* _PROBLEM REQUIREMENTS_:
Your answer must consist only of the lines from the start of the entries through the line that holds "brown flower pot [328,160,390,233] -> none", copied exactly, with no pictures.
---- RECORDS
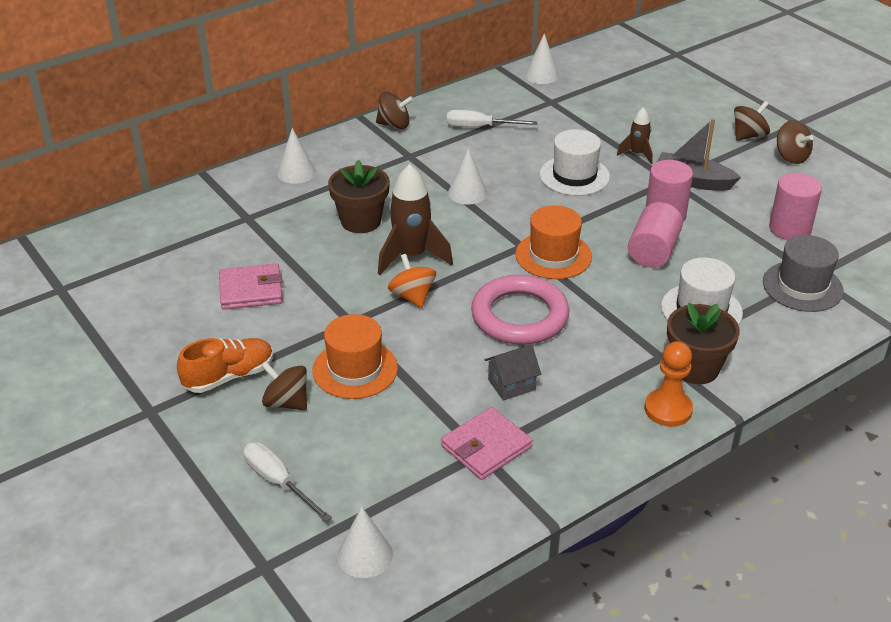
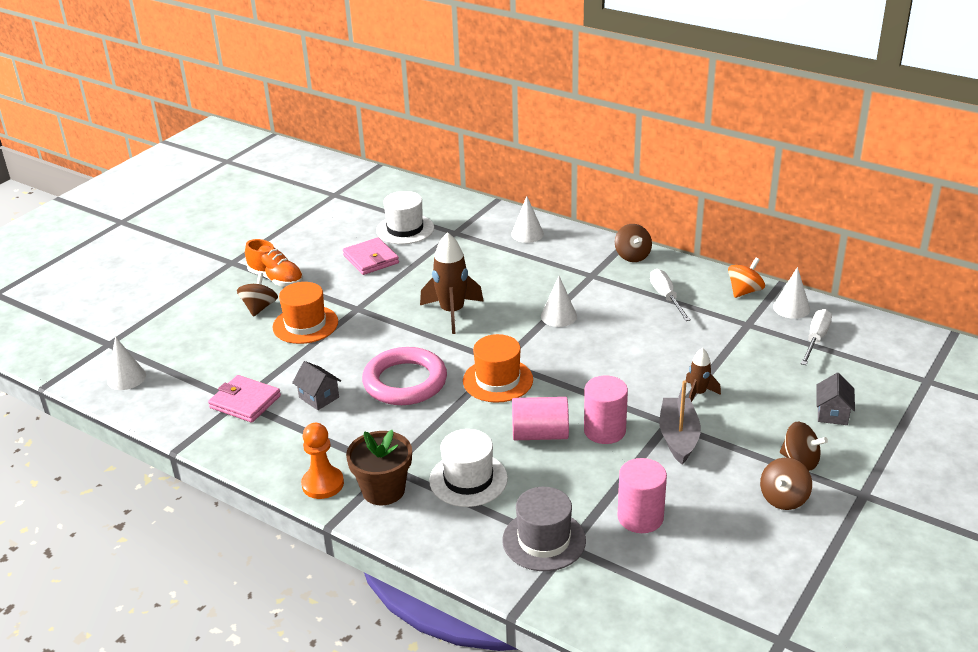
camera: 70 degrees right, 5 degrees down
white screwdriver [244,442,332,522] -> white screwdriver moved to [801,309,832,365]
brown flower pot [328,160,390,233] -> none
orange spinning top [388,254,436,308] -> orange spinning top moved to [728,258,765,298]
white hat [540,129,610,196] -> white hat moved to [376,191,434,244]
none -> grey house [816,373,855,425]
--------
* _RESULT BELOW_:
camera: 70 degrees right, 5 degrees down
white screwdriver [244,442,332,522] -> white screwdriver moved to [801,309,832,365]
brown flower pot [328,160,390,233] -> none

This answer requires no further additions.